Where a line of the material contains the string "steps", copy that line.

START RECORDS TO USE

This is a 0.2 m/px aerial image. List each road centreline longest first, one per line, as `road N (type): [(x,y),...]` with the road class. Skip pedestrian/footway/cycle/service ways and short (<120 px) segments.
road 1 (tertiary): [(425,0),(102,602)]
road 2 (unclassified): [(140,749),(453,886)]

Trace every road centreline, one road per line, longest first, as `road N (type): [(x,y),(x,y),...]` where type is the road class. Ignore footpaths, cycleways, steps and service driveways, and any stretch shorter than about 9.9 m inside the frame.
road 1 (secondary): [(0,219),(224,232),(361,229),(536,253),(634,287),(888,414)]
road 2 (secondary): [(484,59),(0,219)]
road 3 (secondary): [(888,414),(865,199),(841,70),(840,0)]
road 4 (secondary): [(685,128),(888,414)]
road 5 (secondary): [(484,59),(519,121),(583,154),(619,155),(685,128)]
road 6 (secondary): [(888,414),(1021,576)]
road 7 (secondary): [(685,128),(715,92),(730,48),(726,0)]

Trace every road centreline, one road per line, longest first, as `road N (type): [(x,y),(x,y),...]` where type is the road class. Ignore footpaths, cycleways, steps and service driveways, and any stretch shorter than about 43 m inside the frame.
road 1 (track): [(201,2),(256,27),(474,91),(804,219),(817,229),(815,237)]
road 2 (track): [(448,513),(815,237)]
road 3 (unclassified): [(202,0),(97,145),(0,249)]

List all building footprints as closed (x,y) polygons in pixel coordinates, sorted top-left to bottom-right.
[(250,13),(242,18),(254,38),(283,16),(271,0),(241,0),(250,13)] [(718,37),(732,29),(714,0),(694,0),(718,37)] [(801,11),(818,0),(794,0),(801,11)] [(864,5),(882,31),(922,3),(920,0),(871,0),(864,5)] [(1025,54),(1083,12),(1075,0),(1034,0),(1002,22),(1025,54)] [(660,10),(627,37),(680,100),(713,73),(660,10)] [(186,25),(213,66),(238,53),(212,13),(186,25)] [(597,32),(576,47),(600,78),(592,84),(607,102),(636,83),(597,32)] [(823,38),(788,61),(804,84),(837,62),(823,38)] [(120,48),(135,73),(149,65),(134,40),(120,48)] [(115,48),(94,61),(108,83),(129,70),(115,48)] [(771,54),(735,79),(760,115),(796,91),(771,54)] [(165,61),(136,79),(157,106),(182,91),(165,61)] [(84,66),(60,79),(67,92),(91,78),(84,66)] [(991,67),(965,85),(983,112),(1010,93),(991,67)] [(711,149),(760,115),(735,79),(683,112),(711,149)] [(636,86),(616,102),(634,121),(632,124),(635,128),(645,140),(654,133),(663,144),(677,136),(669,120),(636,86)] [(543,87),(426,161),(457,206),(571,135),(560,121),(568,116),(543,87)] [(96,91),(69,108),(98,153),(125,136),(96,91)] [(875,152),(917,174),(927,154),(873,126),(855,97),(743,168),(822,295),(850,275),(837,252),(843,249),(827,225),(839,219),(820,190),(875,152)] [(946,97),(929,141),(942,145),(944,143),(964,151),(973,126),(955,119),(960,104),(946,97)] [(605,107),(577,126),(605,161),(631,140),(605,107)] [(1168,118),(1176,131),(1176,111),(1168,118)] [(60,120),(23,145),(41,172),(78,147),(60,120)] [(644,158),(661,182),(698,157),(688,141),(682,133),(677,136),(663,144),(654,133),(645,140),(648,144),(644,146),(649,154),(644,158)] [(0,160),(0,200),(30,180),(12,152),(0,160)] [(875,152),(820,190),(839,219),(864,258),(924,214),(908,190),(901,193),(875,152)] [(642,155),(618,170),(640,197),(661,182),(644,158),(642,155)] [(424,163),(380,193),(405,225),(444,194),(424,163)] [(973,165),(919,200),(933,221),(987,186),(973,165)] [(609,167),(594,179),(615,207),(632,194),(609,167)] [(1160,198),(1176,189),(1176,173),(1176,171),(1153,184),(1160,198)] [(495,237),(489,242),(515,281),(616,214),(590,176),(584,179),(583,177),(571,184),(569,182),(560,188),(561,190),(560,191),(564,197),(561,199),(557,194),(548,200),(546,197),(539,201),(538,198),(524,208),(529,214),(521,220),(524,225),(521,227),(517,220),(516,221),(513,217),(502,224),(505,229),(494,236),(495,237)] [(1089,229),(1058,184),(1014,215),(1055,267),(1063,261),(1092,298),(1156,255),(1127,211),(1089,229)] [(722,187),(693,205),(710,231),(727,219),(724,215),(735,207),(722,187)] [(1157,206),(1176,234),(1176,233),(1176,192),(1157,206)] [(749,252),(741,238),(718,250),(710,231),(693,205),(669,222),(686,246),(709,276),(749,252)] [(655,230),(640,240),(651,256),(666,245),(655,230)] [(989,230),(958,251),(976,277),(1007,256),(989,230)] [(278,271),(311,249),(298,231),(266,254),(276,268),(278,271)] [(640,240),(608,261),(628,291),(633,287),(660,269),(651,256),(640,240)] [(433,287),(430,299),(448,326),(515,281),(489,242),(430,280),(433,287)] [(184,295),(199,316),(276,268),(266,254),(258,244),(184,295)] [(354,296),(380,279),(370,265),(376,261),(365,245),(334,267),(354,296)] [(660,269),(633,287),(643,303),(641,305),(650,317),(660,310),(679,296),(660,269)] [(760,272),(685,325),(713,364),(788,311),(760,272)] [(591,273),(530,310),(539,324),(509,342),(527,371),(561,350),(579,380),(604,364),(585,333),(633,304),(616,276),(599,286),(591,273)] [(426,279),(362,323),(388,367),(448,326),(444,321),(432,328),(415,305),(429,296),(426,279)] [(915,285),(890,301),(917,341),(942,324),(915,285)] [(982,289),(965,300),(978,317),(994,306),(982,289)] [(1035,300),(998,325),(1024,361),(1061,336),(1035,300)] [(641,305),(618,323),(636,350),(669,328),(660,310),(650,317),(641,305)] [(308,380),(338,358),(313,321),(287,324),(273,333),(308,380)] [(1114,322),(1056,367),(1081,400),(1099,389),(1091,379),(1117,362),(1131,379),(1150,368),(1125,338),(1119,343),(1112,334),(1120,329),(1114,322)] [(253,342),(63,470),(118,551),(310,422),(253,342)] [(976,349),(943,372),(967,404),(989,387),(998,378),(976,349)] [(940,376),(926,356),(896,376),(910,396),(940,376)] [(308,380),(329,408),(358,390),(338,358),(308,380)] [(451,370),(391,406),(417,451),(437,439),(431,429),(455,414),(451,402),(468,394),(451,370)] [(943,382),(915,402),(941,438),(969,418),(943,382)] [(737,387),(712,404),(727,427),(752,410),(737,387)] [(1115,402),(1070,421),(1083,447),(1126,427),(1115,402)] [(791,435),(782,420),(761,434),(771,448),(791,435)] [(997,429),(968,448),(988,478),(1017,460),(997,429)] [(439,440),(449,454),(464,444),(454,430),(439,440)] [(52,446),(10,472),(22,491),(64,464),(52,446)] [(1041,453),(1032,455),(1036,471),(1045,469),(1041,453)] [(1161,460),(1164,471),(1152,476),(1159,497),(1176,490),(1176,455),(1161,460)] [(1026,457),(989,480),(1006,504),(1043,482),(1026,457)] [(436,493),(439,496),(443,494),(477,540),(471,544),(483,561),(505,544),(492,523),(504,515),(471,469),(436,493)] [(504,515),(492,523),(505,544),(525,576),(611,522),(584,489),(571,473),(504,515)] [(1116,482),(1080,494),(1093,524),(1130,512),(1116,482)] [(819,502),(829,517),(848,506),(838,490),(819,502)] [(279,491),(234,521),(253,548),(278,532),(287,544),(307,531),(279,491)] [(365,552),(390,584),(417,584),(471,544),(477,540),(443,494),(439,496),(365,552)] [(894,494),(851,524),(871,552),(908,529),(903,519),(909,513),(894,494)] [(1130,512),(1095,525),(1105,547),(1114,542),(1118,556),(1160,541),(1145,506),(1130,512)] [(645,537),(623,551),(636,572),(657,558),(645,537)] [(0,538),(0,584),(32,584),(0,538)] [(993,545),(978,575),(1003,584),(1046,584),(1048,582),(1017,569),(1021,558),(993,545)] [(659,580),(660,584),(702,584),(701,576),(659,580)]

END RECORDS TO USE

WORKED SOLUTION
Trace every road centreline, one road per line, longest first, as `road N (type): [(x,y),(x,y),...]` where type is the road class. Ignore footpaths, cycleways, steps and service driveways, and any stretch shorter than about 9.9 m inside the frame.
Trace every road centreline, one road per line, longest first, as `road N (type): [(x,y),(x,y),...]` where type is the road class. Ignore footpaths, cycleways, steps and service driveways, and any stretch shorter than about 43 m inside the frame.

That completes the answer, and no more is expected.